* Problem to work on
Copy every line from the records below that holds the word "vase".

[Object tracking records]
────────────────────
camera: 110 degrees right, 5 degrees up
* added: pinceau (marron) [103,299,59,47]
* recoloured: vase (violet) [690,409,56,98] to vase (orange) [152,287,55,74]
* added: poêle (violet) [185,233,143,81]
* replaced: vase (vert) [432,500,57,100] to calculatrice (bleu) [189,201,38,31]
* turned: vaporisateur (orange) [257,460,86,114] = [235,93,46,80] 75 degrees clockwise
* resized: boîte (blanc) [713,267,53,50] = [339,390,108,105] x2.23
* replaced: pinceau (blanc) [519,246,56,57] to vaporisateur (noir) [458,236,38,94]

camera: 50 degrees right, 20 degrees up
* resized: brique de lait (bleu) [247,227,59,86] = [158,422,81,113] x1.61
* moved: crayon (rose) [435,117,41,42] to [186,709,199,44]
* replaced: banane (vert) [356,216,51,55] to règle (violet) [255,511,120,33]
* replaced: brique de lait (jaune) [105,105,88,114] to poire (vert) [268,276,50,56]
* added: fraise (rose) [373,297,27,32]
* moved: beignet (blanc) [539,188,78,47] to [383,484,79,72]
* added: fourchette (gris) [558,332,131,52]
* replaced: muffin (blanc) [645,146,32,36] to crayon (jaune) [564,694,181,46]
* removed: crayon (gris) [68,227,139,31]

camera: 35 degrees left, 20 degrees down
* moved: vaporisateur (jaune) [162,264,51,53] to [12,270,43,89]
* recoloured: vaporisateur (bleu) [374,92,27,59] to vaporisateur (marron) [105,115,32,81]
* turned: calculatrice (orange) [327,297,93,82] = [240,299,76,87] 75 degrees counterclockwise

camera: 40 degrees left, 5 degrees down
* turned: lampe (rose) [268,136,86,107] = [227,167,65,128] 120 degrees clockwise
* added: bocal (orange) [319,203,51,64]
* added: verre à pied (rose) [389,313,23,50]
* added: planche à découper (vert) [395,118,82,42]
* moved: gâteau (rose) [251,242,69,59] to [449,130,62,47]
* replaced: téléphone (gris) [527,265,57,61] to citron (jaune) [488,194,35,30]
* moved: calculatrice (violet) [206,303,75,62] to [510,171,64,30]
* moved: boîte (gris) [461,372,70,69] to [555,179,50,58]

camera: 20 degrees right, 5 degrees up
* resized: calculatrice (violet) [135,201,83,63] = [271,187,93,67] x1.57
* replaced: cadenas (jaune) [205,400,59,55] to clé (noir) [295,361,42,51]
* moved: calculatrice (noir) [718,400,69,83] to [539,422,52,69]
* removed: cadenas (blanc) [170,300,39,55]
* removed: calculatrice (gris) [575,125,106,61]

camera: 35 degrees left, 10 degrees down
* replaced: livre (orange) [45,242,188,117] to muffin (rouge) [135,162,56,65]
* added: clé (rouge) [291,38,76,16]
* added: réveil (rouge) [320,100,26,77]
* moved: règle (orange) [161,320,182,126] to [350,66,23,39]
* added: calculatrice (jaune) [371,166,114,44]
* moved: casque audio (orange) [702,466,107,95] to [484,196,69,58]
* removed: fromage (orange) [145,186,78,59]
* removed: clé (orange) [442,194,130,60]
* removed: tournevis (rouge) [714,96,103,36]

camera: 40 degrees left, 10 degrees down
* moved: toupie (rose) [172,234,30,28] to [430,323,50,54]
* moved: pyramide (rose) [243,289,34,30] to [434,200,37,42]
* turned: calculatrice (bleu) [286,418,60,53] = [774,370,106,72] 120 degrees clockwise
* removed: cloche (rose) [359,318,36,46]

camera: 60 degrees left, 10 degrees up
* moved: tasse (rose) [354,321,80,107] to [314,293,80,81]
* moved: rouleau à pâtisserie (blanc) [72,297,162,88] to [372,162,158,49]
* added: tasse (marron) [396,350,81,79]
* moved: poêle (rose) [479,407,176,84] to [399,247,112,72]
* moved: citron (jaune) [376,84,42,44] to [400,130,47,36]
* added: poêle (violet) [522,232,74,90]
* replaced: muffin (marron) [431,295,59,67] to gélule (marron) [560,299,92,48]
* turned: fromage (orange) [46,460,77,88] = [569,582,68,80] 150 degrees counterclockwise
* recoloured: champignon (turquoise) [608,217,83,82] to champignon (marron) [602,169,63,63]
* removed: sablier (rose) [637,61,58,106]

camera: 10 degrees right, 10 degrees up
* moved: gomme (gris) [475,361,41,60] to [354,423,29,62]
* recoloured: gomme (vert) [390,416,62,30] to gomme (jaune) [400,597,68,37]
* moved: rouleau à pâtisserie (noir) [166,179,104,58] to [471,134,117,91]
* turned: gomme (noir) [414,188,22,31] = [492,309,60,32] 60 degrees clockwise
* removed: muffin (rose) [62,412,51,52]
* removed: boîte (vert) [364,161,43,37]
────────────────────
* Expected answer
* recoloured: vase (violet) [690,409,56,98] to vase (orange) [152,287,55,74]
* replaced: vase (vert) [432,500,57,100] to calculatrice (bleu) [189,201,38,31]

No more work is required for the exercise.